## [Work order]
Only the lines below starting at the one that contains "(239, 383) = (454, 134): turquoise" and ending at the one that contains "(427, 250) = (652, 190): black" are to be reproduced, exactly and with both ends kept.

Data excerpts:
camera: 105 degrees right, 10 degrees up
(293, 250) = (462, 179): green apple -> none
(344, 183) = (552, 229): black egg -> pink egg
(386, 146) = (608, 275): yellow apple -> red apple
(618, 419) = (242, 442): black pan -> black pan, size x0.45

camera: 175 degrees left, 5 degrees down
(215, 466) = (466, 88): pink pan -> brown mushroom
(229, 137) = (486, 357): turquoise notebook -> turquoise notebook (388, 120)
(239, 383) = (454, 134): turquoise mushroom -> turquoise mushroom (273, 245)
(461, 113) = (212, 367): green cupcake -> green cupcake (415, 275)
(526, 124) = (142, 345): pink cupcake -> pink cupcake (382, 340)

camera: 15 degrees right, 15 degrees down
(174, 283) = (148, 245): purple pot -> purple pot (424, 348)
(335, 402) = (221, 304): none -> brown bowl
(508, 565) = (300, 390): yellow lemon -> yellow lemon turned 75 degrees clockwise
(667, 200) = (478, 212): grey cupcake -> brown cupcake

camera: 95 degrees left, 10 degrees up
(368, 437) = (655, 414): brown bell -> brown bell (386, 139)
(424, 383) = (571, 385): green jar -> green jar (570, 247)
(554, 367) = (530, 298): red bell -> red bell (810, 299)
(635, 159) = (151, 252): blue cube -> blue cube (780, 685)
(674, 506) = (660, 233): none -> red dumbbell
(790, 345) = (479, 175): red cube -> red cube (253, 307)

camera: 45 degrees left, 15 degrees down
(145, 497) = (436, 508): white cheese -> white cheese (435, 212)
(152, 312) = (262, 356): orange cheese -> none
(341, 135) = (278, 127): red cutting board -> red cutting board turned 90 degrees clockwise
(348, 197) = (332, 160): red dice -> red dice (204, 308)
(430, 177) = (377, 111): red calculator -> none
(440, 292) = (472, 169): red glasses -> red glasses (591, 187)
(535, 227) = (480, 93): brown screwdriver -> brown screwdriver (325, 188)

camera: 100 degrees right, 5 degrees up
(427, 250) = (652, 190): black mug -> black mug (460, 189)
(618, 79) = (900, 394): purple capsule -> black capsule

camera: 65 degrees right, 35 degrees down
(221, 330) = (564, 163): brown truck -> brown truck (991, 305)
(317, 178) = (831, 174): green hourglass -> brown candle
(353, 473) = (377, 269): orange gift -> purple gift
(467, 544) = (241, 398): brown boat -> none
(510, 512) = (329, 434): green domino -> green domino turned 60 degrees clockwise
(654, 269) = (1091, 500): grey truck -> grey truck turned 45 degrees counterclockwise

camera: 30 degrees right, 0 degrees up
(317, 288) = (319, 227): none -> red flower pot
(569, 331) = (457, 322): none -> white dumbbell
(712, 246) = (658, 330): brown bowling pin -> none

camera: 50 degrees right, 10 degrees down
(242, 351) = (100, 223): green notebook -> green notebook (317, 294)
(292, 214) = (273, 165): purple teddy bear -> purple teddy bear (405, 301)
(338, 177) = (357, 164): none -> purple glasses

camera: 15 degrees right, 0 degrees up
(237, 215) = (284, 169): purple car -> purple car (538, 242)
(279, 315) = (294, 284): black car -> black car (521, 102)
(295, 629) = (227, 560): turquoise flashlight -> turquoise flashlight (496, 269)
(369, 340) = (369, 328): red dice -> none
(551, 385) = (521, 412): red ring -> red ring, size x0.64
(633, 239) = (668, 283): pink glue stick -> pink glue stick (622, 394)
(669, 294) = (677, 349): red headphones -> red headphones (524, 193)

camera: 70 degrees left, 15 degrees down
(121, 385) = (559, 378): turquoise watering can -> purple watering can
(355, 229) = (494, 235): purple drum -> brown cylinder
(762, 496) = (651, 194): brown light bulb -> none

## [Exercise output]
(239, 383) = (454, 134): turquoise mushroom -> turquoise mushroom (273, 245)
(461, 113) = (212, 367): green cupcake -> green cupcake (415, 275)
(526, 124) = (142, 345): pink cupcake -> pink cupcake (382, 340)

camera: 15 degrees right, 15 degrees down
(174, 283) = (148, 245): purple pot -> purple pot (424, 348)
(335, 402) = (221, 304): none -> brown bowl
(508, 565) = (300, 390): yellow lemon -> yellow lemon turned 75 degrees clockwise
(667, 200) = (478, 212): grey cupcake -> brown cupcake

camera: 95 degrees left, 10 degrees up
(368, 437) = (655, 414): brown bell -> brown bell (386, 139)
(424, 383) = (571, 385): green jar -> green jar (570, 247)
(554, 367) = (530, 298): red bell -> red bell (810, 299)
(635, 159) = (151, 252): blue cube -> blue cube (780, 685)
(674, 506) = (660, 233): none -> red dumbbell
(790, 345) = (479, 175): red cube -> red cube (253, 307)

camera: 45 degrees left, 15 degrees down
(145, 497) = (436, 508): white cheese -> white cheese (435, 212)
(152, 312) = (262, 356): orange cheese -> none
(341, 135) = (278, 127): red cutting board -> red cutting board turned 90 degrees clockwise
(348, 197) = (332, 160): red dice -> red dice (204, 308)
(430, 177) = (377, 111): red calculator -> none
(440, 292) = (472, 169): red glasses -> red glasses (591, 187)
(535, 227) = (480, 93): brown screwdriver -> brown screwdriver (325, 188)

camera: 100 degrees right, 5 degrees up
(427, 250) = (652, 190): black mug -> black mug (460, 189)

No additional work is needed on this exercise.